--- BEGIN ---

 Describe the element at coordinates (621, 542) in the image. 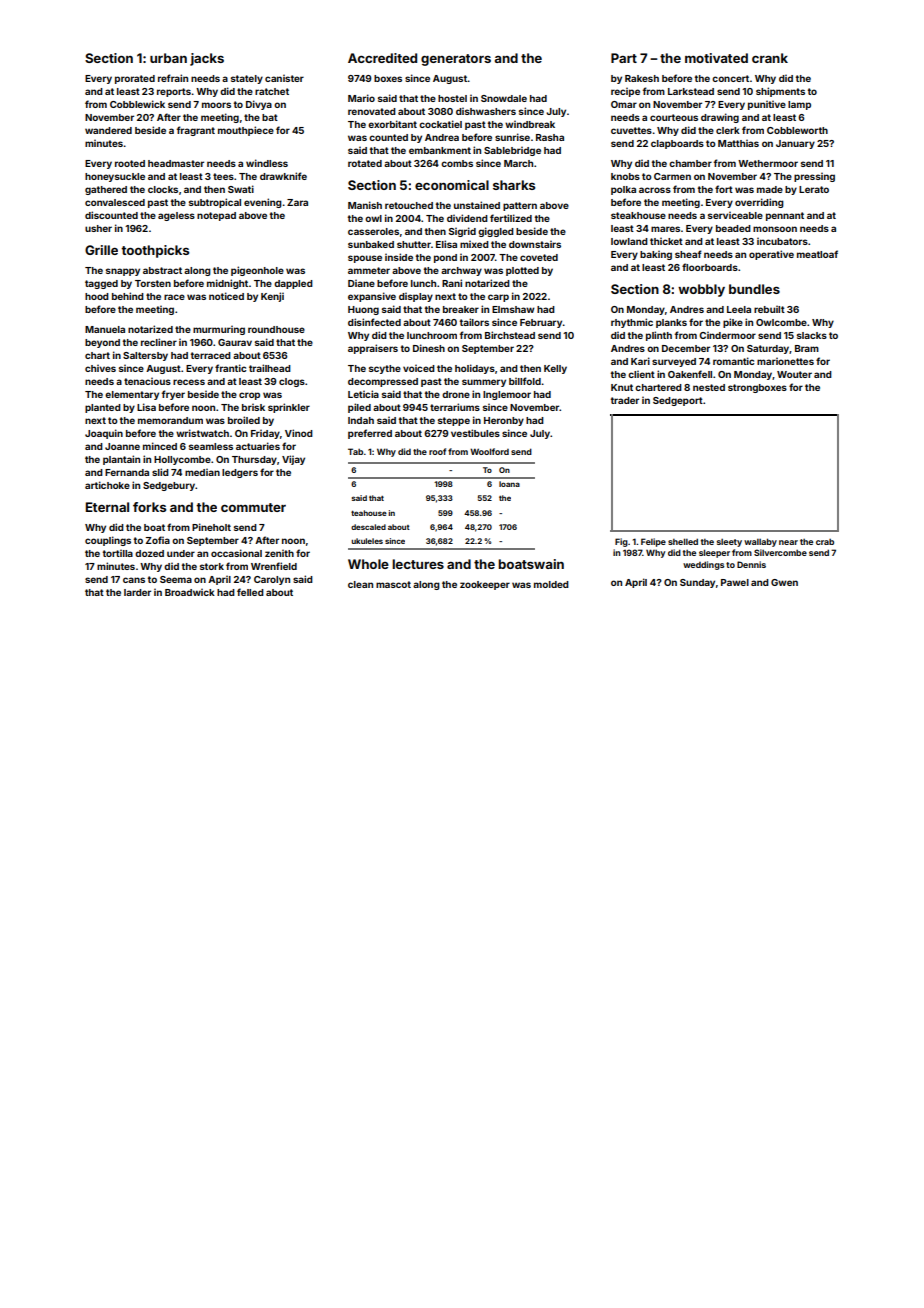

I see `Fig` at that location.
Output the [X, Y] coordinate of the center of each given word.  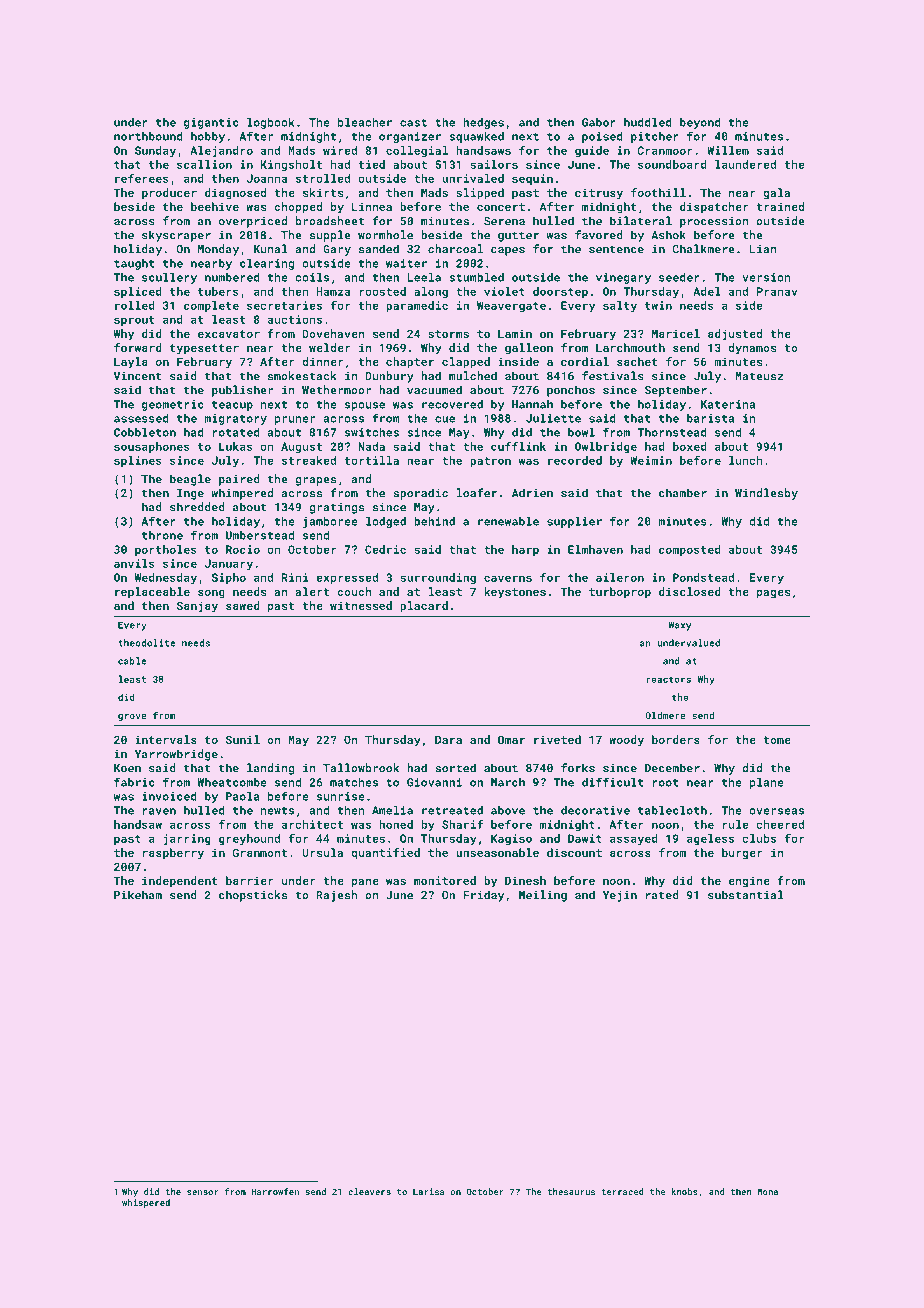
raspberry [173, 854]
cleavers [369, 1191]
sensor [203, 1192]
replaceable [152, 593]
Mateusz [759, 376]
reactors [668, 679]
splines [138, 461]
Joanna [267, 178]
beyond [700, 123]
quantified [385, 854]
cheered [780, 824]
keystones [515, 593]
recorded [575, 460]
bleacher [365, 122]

--- END ---
--- BEGIN ---

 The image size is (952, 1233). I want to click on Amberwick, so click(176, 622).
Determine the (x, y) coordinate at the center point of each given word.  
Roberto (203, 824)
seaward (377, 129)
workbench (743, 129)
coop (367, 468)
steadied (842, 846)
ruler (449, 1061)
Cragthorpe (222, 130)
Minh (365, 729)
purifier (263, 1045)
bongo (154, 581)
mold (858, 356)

--- END ---
--- BEGIN ---

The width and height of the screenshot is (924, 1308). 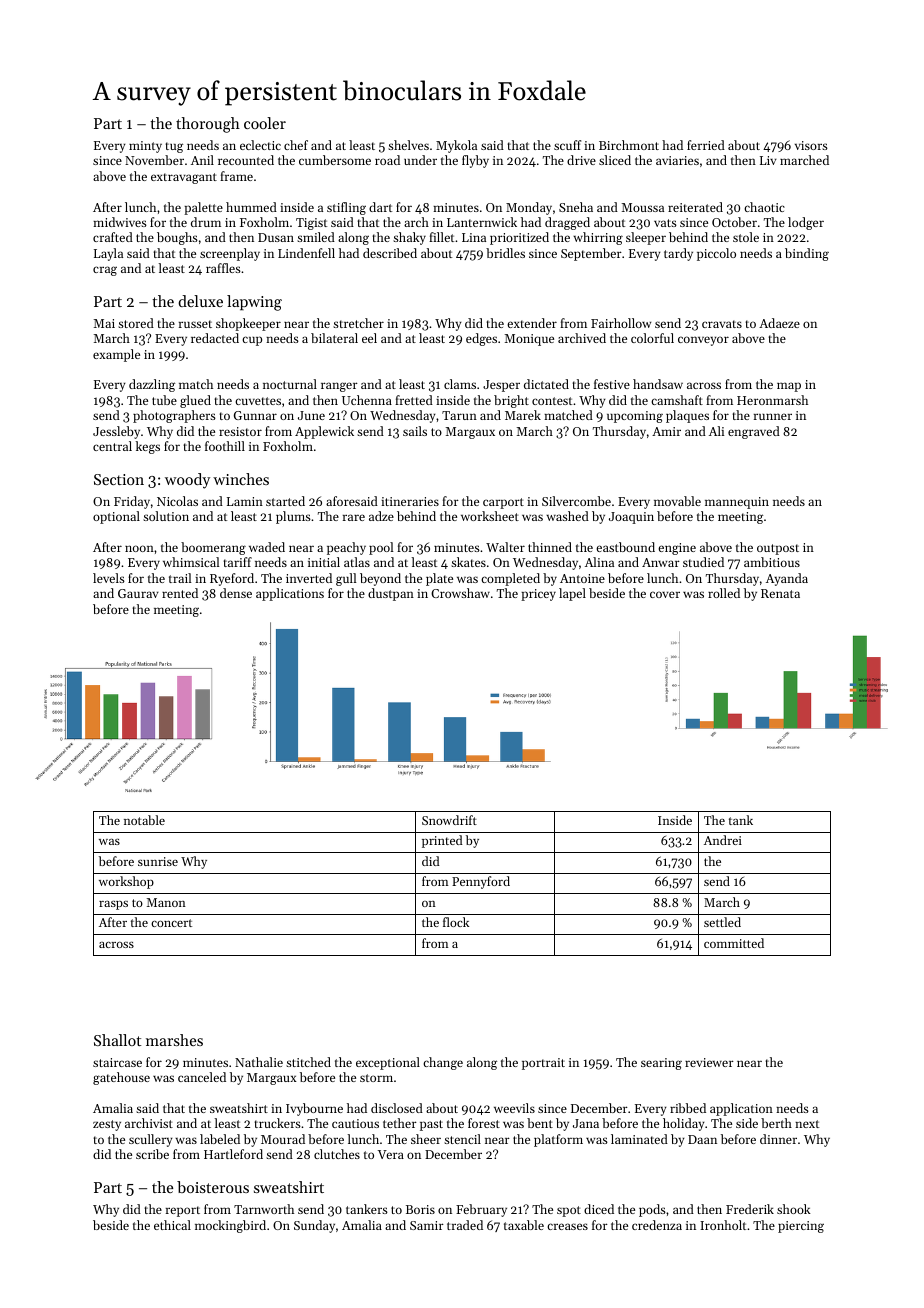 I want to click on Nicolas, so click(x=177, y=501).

--- END ---

## Instructions to follow
Can you print the records from the line containing "Describe the element" through the line containing "bleacher [365, 122]", both included, word for word and without the pictures?

## Exercise response
 Describe the element at coordinates (621, 542) in the image. 

I see `Fig` at that location.
Output the [X, Y] coordinate of the center of each given word.  
raspberry [173, 854]
cleavers [369, 1191]
sensor [203, 1192]
replaceable [152, 593]
Mateusz [759, 376]
reactors [668, 679]
splines [138, 461]
Joanna [267, 178]
beyond [700, 123]
quantified [385, 854]
cheered [780, 824]
keystones [515, 593]
recorded [575, 460]
bleacher [365, 122]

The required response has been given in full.